* _TASK DESCRIPTION_: A single figure is the whole answer: the number of lines in the entries that contain "RESET".

Revision tracking records
+-------+
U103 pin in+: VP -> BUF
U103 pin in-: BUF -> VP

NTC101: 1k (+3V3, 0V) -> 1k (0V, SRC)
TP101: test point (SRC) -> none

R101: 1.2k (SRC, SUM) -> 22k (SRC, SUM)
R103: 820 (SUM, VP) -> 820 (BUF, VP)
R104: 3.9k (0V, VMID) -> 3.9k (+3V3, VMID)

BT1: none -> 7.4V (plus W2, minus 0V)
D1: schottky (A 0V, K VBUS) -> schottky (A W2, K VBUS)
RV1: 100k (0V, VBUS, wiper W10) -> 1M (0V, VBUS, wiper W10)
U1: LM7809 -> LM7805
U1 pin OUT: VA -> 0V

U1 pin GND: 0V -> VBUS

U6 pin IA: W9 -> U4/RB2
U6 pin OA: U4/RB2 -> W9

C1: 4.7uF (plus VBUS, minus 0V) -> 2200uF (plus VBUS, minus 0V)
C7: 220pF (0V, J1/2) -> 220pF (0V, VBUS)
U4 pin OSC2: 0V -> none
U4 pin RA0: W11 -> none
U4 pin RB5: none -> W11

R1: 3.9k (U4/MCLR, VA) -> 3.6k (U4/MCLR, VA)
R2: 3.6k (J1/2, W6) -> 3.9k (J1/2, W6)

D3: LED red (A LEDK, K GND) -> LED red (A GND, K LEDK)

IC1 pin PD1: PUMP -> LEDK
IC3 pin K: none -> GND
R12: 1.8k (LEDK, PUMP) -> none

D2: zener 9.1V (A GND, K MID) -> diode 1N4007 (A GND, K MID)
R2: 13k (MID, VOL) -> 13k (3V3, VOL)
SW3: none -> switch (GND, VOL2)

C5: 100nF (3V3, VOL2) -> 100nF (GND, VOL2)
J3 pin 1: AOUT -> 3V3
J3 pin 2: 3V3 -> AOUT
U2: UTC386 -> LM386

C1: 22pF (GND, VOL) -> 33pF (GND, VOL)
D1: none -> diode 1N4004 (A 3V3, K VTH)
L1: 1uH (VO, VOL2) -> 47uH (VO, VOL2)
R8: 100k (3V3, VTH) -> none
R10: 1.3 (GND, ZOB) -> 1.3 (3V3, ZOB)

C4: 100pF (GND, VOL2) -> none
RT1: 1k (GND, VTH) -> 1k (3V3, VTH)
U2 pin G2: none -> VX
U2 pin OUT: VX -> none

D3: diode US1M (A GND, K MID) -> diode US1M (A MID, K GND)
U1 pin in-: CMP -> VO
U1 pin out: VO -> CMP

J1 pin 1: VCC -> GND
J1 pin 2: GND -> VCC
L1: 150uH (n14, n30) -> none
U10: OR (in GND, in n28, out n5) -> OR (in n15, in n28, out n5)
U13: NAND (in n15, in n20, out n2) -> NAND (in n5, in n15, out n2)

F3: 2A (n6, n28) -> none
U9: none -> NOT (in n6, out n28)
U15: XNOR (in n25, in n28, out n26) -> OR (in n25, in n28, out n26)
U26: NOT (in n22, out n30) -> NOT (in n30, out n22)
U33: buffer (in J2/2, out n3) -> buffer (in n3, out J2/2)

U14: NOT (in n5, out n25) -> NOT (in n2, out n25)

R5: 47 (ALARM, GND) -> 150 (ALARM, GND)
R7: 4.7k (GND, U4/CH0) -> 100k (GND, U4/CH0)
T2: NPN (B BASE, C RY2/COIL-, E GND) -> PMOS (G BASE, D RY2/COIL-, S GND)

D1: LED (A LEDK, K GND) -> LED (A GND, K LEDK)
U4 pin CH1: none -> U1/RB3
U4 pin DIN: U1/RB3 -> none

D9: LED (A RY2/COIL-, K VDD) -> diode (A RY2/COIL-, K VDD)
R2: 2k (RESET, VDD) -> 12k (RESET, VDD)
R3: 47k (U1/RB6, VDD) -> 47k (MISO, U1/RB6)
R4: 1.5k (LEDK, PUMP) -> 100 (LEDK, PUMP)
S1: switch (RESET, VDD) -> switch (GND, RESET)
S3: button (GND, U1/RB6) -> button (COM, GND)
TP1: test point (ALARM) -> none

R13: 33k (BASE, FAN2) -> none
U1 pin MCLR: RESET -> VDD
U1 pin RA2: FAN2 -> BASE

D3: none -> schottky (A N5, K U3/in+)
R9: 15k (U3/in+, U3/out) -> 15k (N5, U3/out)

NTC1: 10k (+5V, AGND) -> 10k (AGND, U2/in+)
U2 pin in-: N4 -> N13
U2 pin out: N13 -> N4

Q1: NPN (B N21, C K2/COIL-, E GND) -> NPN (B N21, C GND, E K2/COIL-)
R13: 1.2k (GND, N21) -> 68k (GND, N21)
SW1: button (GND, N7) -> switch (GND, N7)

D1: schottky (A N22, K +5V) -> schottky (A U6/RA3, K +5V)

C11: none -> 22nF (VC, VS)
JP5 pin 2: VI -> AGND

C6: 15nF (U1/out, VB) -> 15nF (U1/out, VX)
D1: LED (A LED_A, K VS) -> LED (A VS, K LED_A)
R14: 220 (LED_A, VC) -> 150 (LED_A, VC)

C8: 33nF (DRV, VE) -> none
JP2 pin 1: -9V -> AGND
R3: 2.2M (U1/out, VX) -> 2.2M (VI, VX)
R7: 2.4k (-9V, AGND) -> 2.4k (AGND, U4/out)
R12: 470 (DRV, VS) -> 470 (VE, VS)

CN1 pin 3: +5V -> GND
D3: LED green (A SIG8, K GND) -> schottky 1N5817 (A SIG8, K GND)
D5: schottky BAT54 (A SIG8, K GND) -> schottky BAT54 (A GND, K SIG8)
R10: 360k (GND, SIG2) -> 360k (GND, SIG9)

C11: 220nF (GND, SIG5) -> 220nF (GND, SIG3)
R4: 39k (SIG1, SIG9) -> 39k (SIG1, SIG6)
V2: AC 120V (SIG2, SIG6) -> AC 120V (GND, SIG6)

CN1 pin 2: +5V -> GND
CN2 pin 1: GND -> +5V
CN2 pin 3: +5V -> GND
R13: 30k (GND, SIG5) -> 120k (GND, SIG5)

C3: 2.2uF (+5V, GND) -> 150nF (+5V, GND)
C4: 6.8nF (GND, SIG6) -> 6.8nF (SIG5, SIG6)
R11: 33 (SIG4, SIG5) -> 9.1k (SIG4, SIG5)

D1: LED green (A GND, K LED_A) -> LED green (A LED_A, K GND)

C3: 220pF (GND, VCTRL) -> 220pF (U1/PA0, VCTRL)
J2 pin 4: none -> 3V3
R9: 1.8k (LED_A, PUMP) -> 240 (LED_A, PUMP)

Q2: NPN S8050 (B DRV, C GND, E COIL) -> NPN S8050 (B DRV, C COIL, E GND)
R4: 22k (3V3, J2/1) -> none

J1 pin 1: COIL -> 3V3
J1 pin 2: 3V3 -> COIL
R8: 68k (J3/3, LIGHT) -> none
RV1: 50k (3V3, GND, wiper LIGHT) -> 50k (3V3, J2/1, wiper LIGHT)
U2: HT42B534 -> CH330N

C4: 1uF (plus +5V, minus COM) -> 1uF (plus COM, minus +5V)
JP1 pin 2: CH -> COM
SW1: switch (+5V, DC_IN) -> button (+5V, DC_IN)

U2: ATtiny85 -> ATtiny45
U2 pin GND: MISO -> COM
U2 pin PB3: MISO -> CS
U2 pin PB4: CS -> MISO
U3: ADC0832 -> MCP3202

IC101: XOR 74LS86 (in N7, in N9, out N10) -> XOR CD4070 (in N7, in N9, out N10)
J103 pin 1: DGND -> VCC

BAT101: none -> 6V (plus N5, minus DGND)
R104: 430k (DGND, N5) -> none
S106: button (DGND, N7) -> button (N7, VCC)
+-------+
* _RESULT OF THIS EXERCISE_: 3